::: DATA FOR THIS TASK
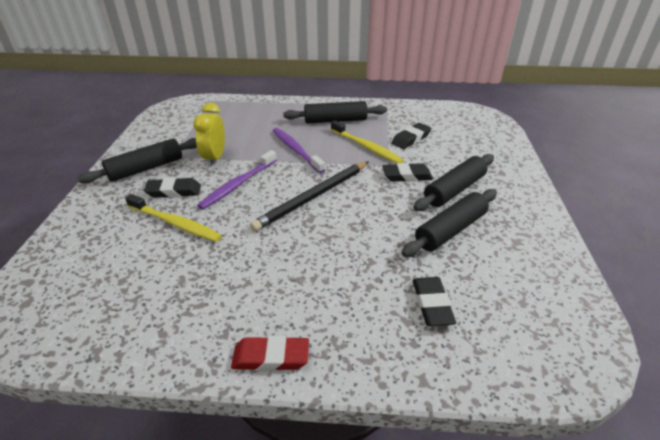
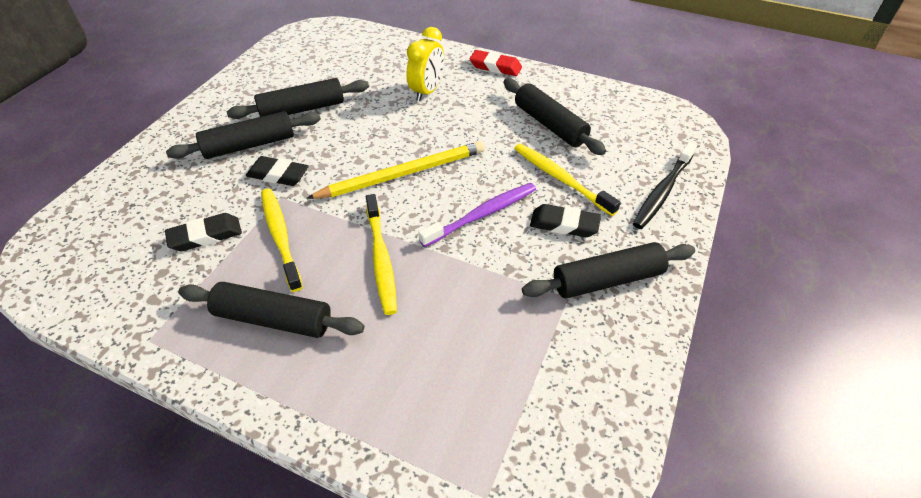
camera: 160 degrees left, 10 degrees up
yellow clock [193,103,225,166] -> yellow clock moved to [406,27,444,101]
black pencil [250,161,369,232] -> yellow pencil [306,141,484,199]
purple toothbrush [273,128,325,173] -> yellow toothbrush [366,194,397,315]
black eraser [413,277,456,326] -> none
none -> black rolling pin [504,79,606,155]
none -> black toothbrush [633,142,697,229]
::::::
### WHAT THE TASK ASKS
Your output should consist only of the lines from the one containing "yellow clock [193,103,225,166]" to the end of the records above, each retyped exactly.

### REPLY
yellow clock [193,103,225,166] -> yellow clock moved to [406,27,444,101]
black pencil [250,161,369,232] -> yellow pencil [306,141,484,199]
purple toothbrush [273,128,325,173] -> yellow toothbrush [366,194,397,315]
black eraser [413,277,456,326] -> none
none -> black rolling pin [504,79,606,155]
none -> black toothbrush [633,142,697,229]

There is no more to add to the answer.